▶ Aim of the task:
Copy each record exactly as it reads, leaving out any pictures it holds.

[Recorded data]
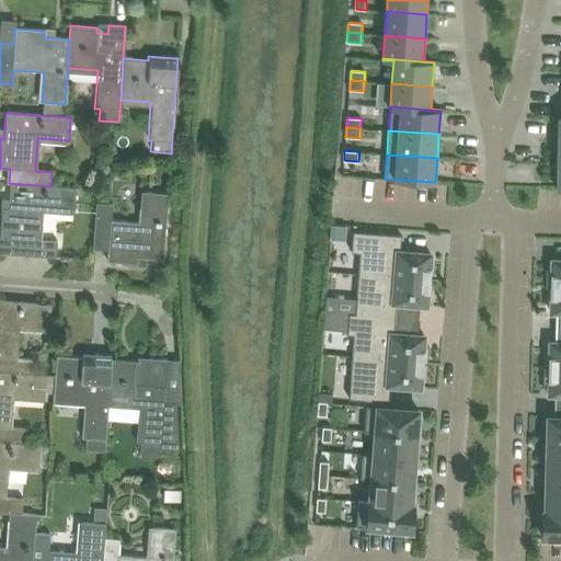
[(75,189),(50,186),(9,183),(8,209),(1,208),(0,225),(0,238),(14,239),(13,254),(54,258),(55,242),(41,241),(43,209),(73,212),(75,189)]
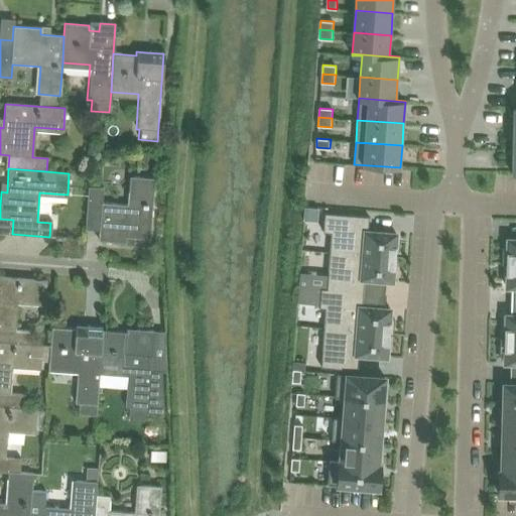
[(103,188),(87,187),(84,226),(99,227),(97,241),(124,243),(125,237),(148,238),(153,178),(133,176),(130,206),(101,203),(103,188)]
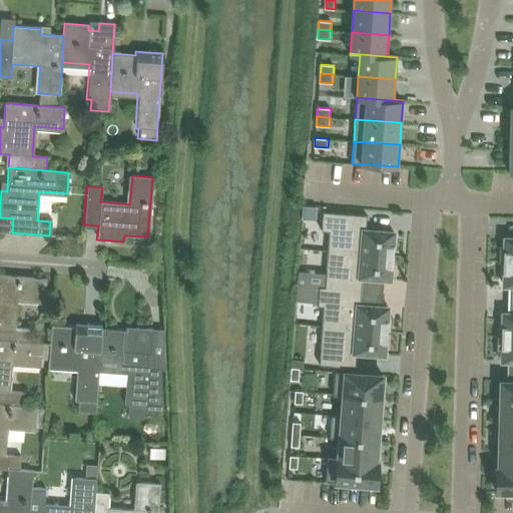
[(330,231),(329,250),(393,255),(394,231),(367,229),(368,214),(324,211),(322,230),(330,231)]
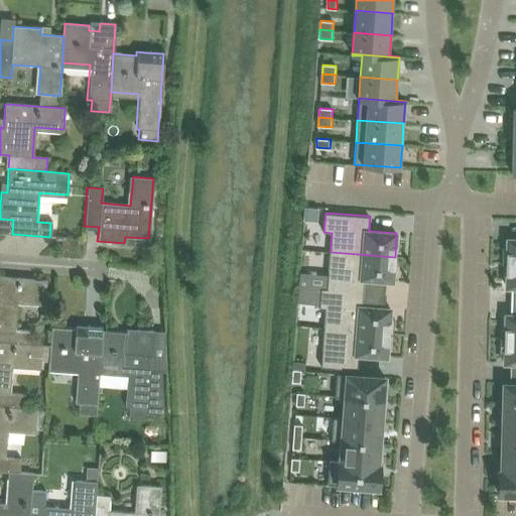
[(515,239),(508,239),(508,248),(503,248),(503,263),(515,263),(515,239)]
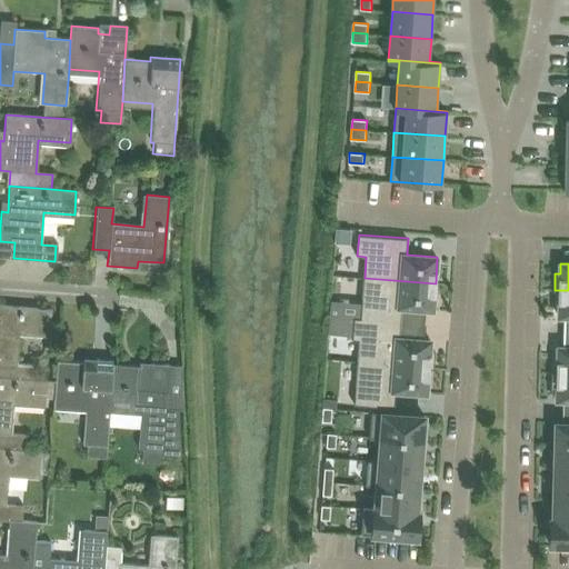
[(433,310),(436,283),(365,278),(361,319),(355,318),(355,319),(401,322),(402,307),(433,310)]
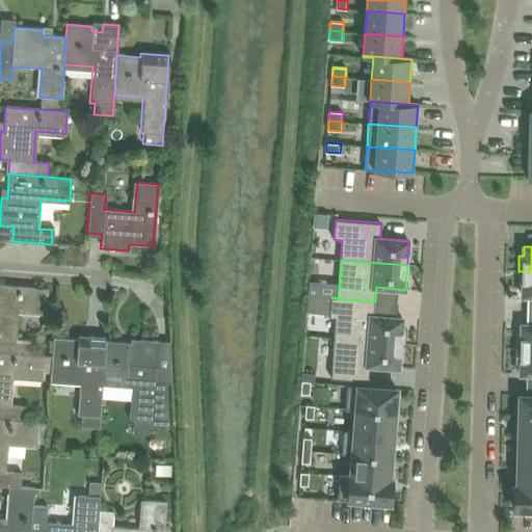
[(531,271),(519,271),(519,272),(523,272),(523,296),(531,295),(531,271)]
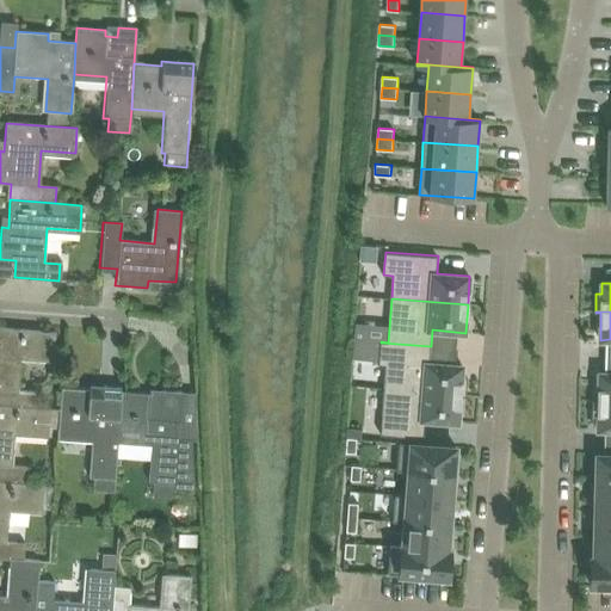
[(0,406),(34,408),(34,407),(35,390),(17,389),(19,355),(51,357),(54,332),(0,328),(0,406)]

▶ Task answer:
[(75,189),(50,186),(9,183),(8,209),(1,208),(0,225),(0,238),(14,239),(13,254),(54,258),(55,242),(41,241),(43,209),(73,212),(75,189)]
[(103,188),(87,187),(84,226),(99,227),(97,241),(124,243),(125,237),(148,238),(153,178),(133,176),(130,206),(101,203),(103,188)]
[(330,231),(329,250),(393,255),(394,231),(367,229),(368,214),(324,211),(322,230),(330,231)]
[(515,239),(508,239),(508,248),(503,248),(503,263),(515,263),(515,239)]
[(433,310),(436,283),(365,278),(361,319),(355,318),(355,319),(401,322),(402,307),(433,310)]
[(531,271),(519,271),(519,272),(523,272),(523,296),(531,295),(531,271)]
[(0,406),(34,408),(34,407),(35,390),(17,389),(19,355),(51,357),(54,332),(0,328),(0,406)]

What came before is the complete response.